AIM OF THE EXERCISE: Restate word for word the line containing "BT3 pin RXD: A5 -> B13" and each line that follows it, through the last line below, and nothing else.

═══

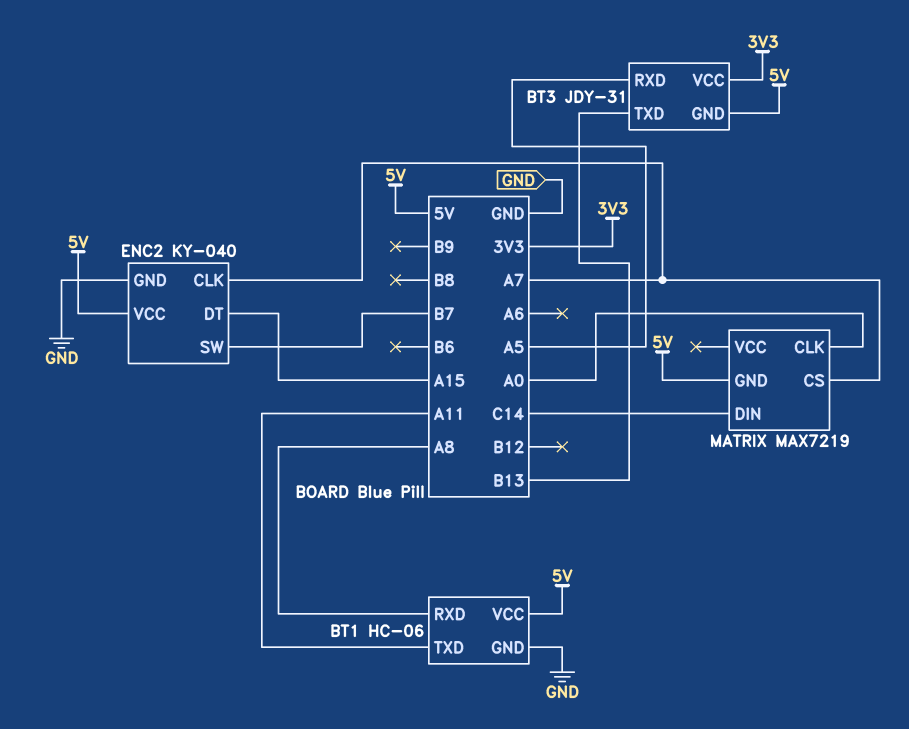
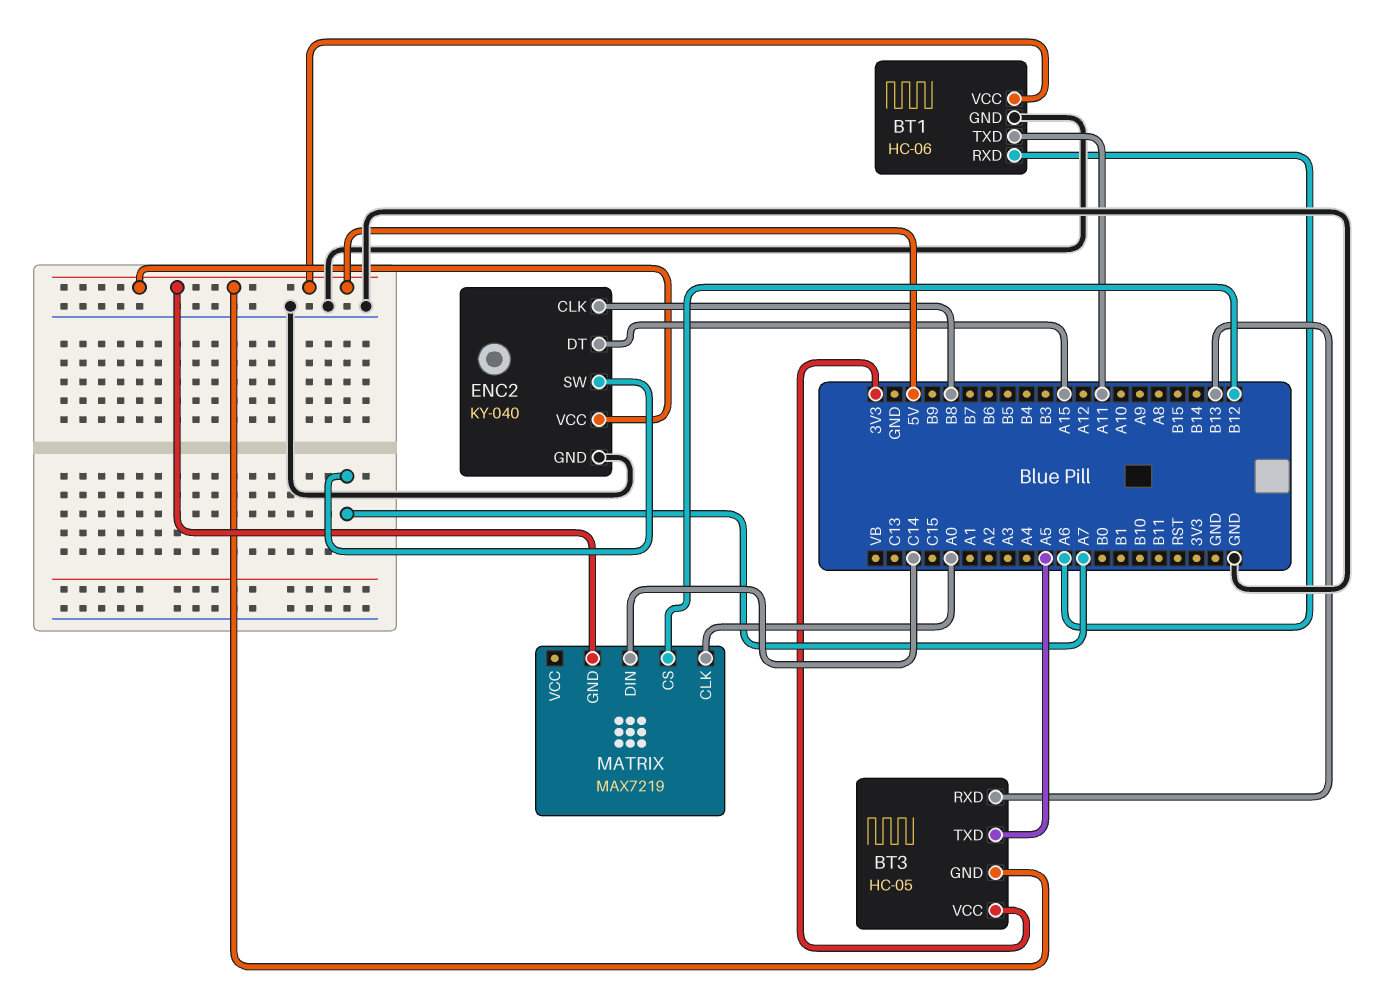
BT1 pin RXD: A8 -> A6
BT3: JDY-31 -> HC-05
BT3 pin RXD: A5 -> B13
BT3 pin TXD: B13 -> A5
ENC2 pin CLK: A7 -> B8
ENC2 pin SW: B7 -> A7
MATRIX pin CS: A7 -> B12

═══

WRITTEN SOLUTION:
BT3 pin RXD: A5 -> B13
BT3 pin TXD: B13 -> A5
ENC2 pin CLK: A7 -> B8
ENC2 pin SW: B7 -> A7
MATRIX pin CS: A7 -> B12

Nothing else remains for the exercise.